* _Before-and-after change records_:
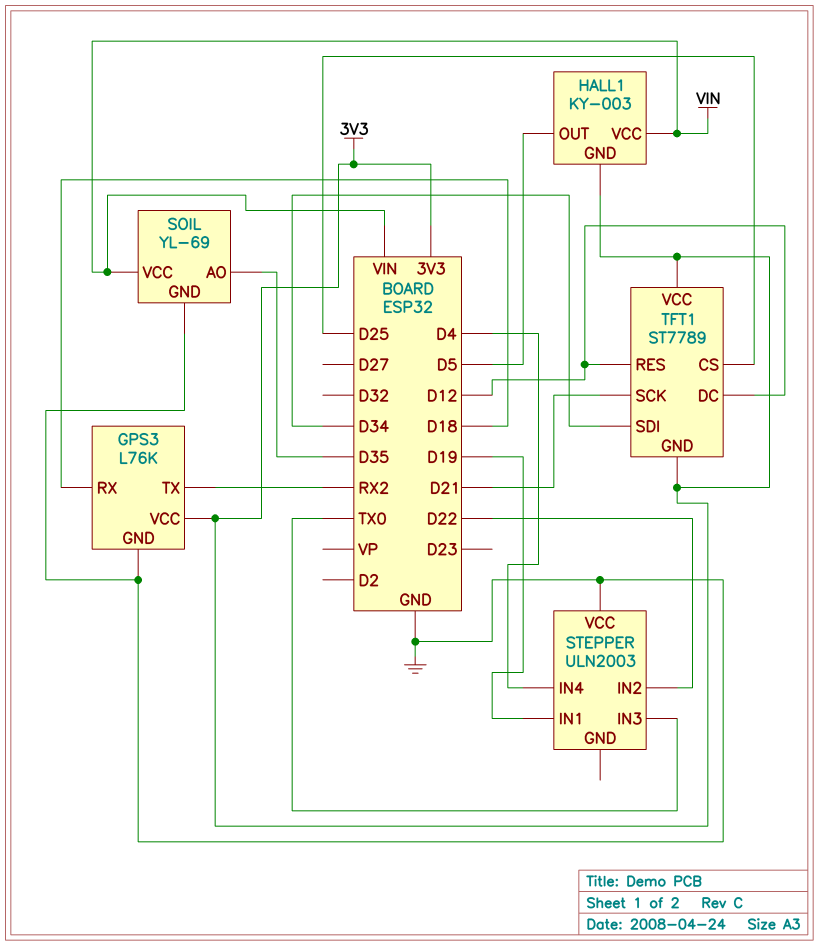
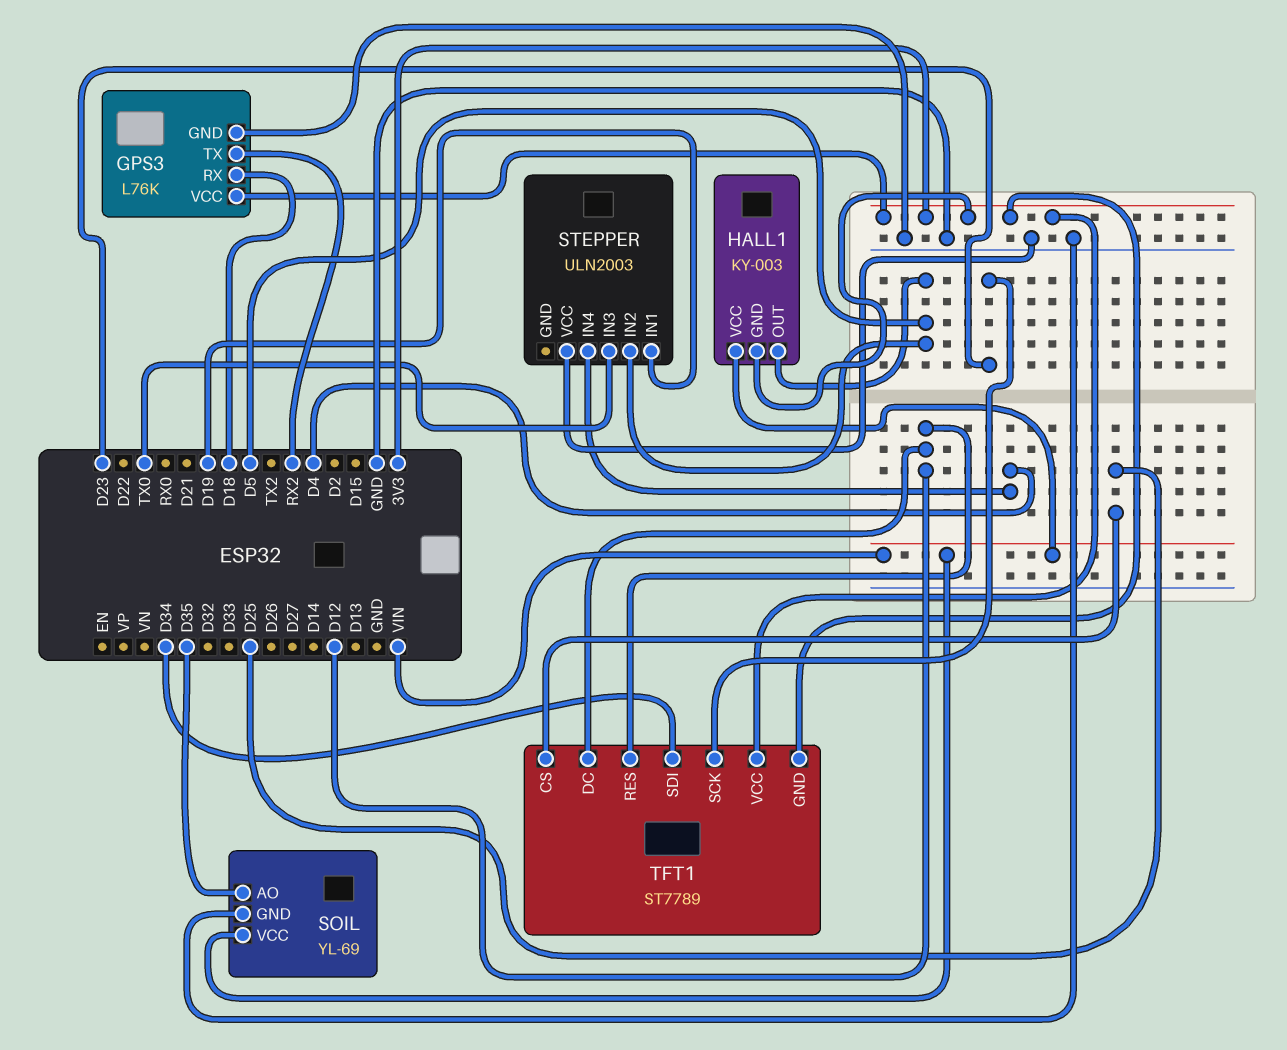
STEPPER pin IN2: D22 -> D5
TFT1 pin SCK: D21 -> D23

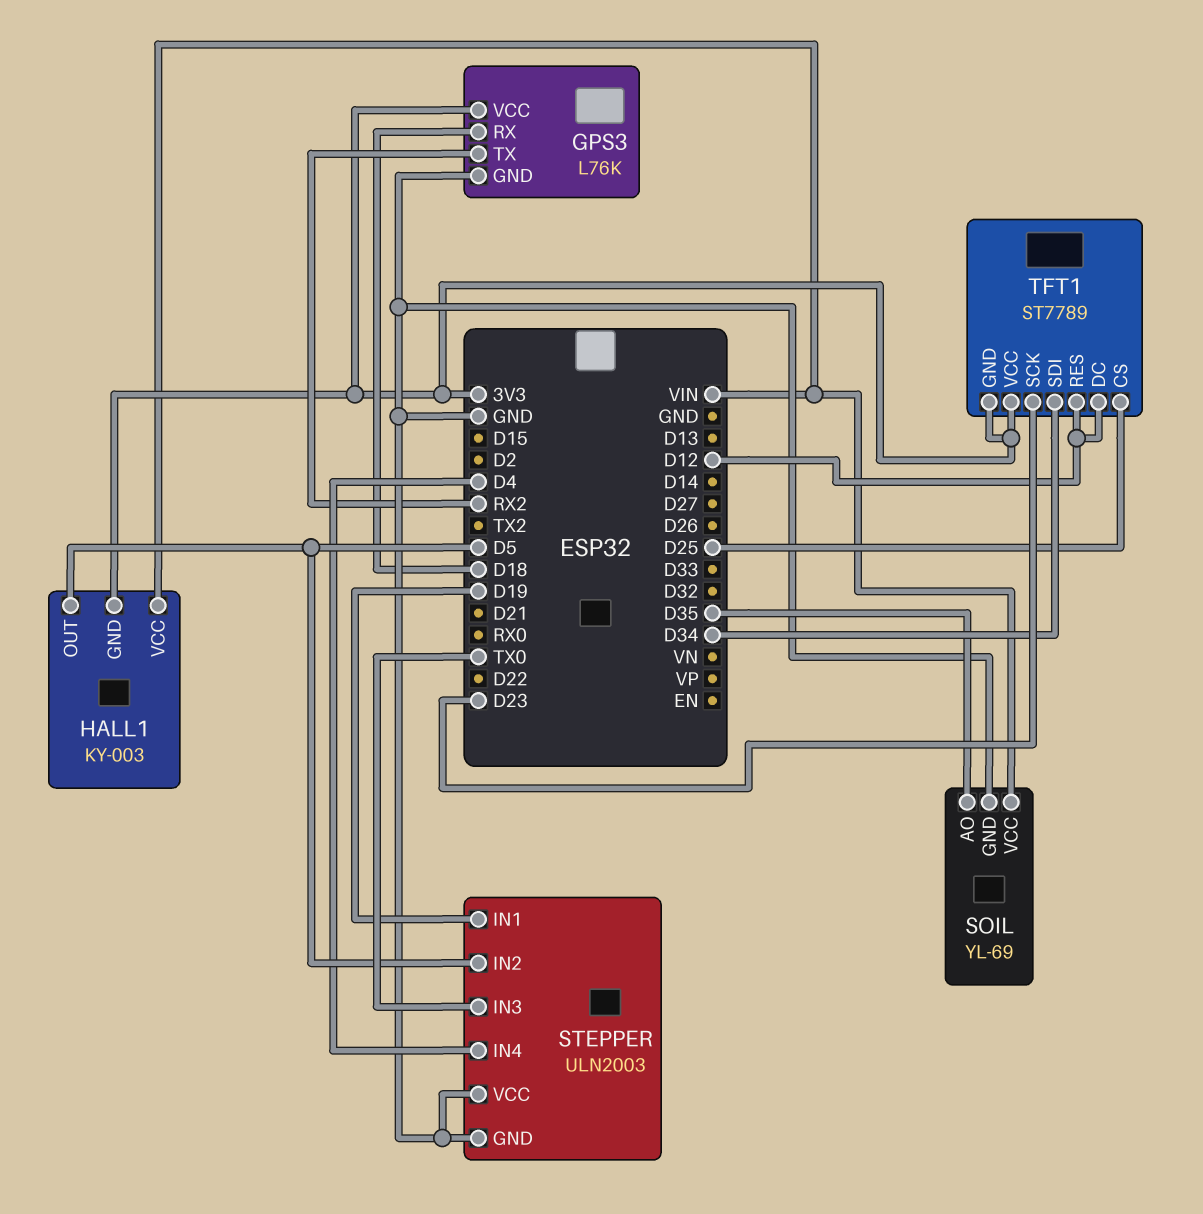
STEPPER pin GND: none -> GND

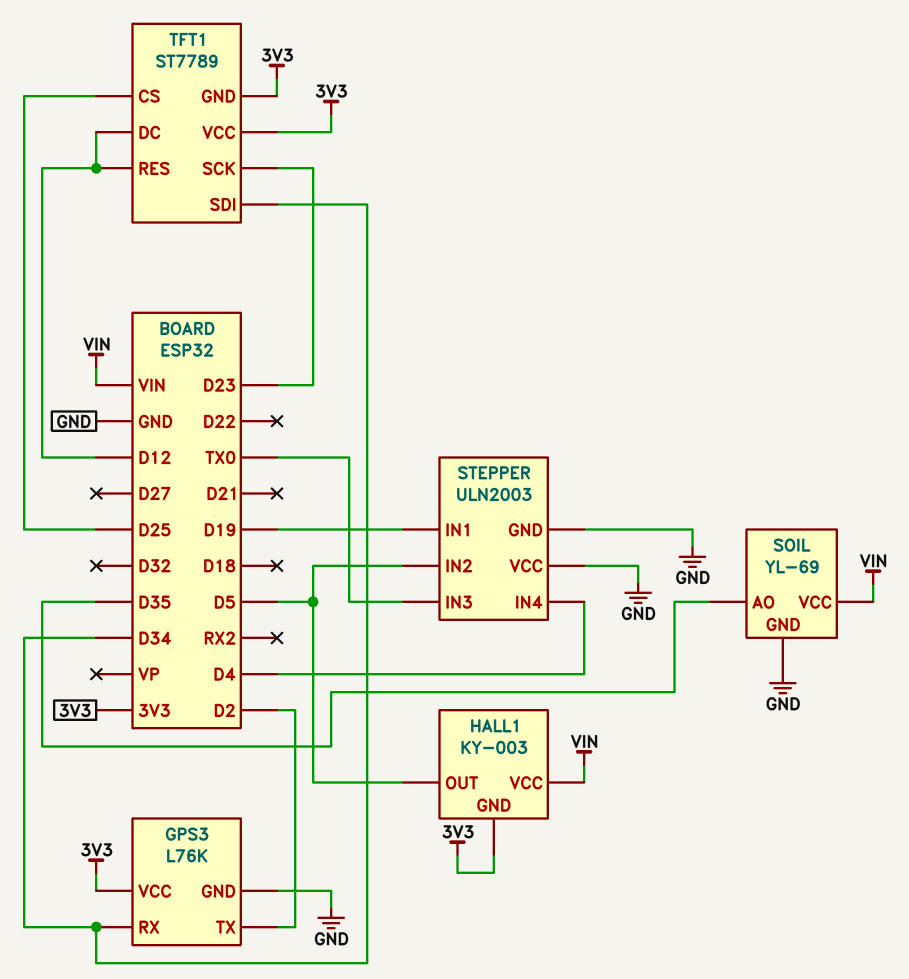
GPS3 pin RX: D18 -> D34
GPS3 pin TX: RX2 -> D2

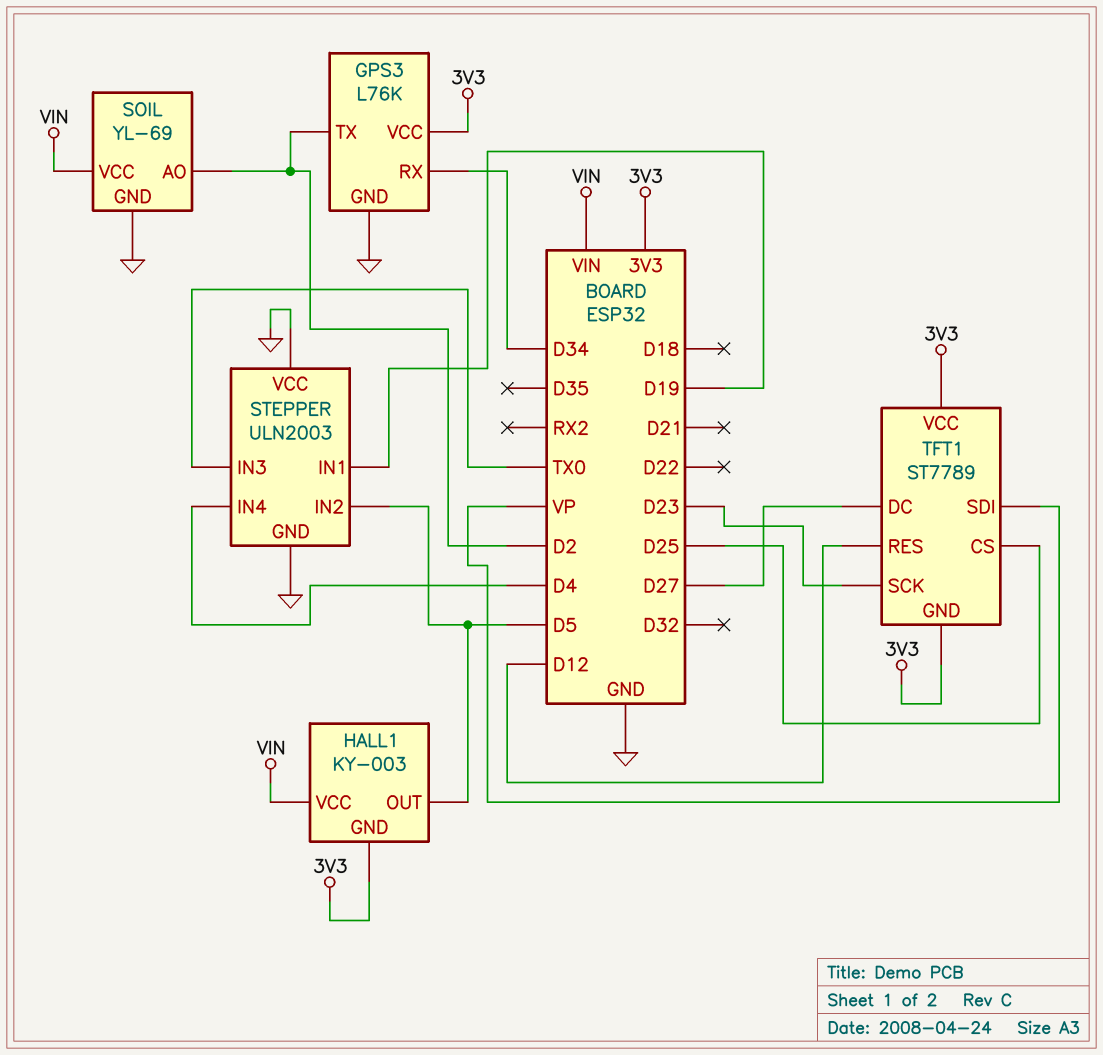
SOIL pin AO: D35 -> D2
TFT1 pin DC: D12 -> D27
TFT1 pin SDI: D34 -> VP

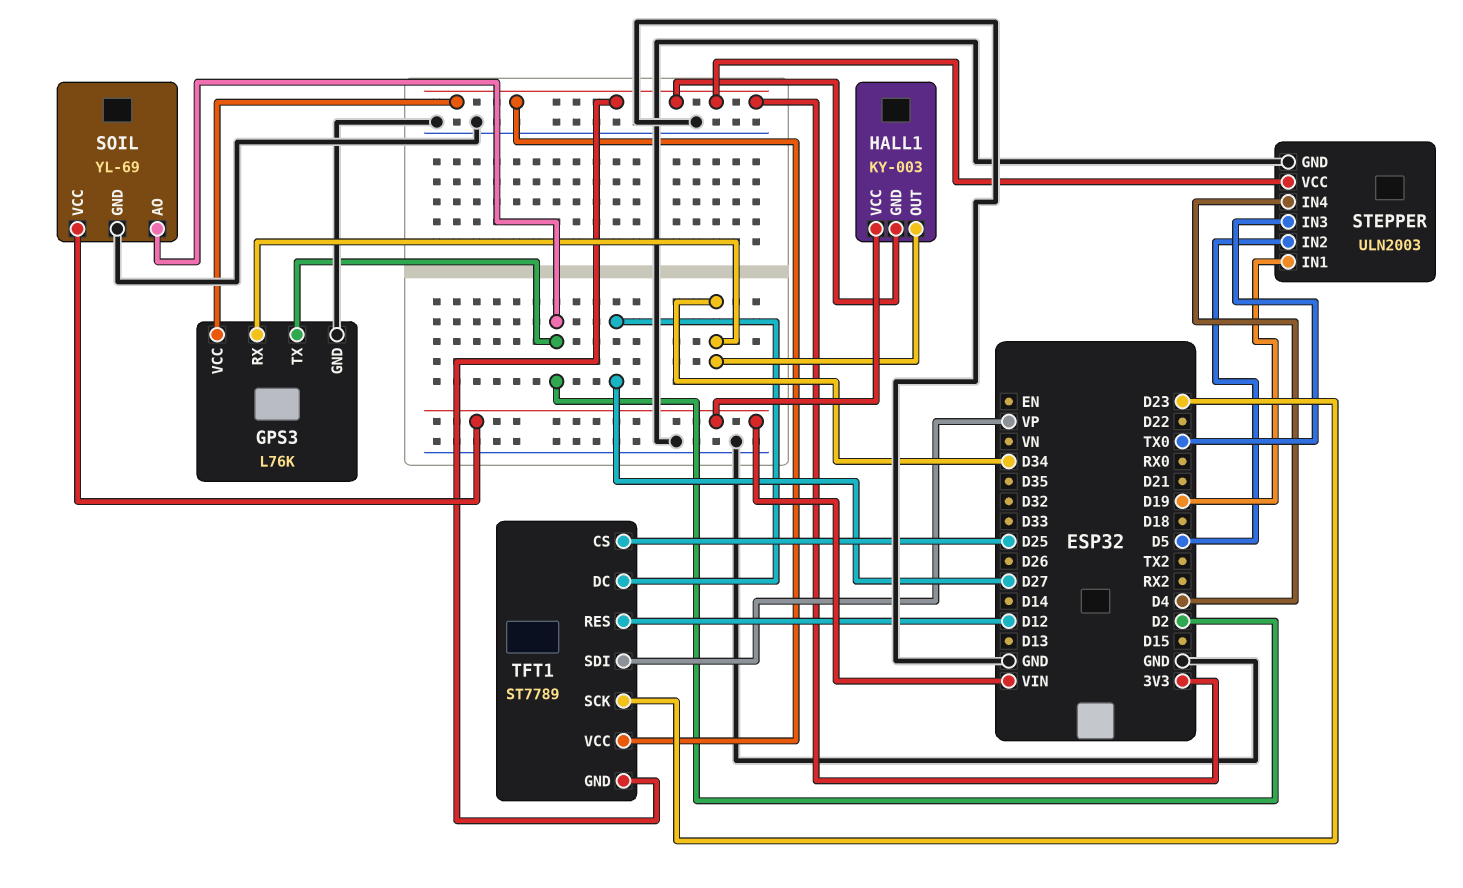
HALL1 pin OUT: D5 -> D34
STEPPER pin VCC: GND -> 3V3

* _YOUR INSTRUCTIONS_:
Repeat each line above exactly as it reads, omitting any pictures.

* _OUTPUT FOR THIS EXERCISE_:
STEPPER pin IN2: D22 -> D5
TFT1 pin SCK: D21 -> D23

STEPPER pin GND: none -> GND

GPS3 pin RX: D18 -> D34
GPS3 pin TX: RX2 -> D2

SOIL pin AO: D35 -> D2
TFT1 pin DC: D12 -> D27
TFT1 pin SDI: D34 -> VP

HALL1 pin OUT: D5 -> D34
STEPPER pin VCC: GND -> 3V3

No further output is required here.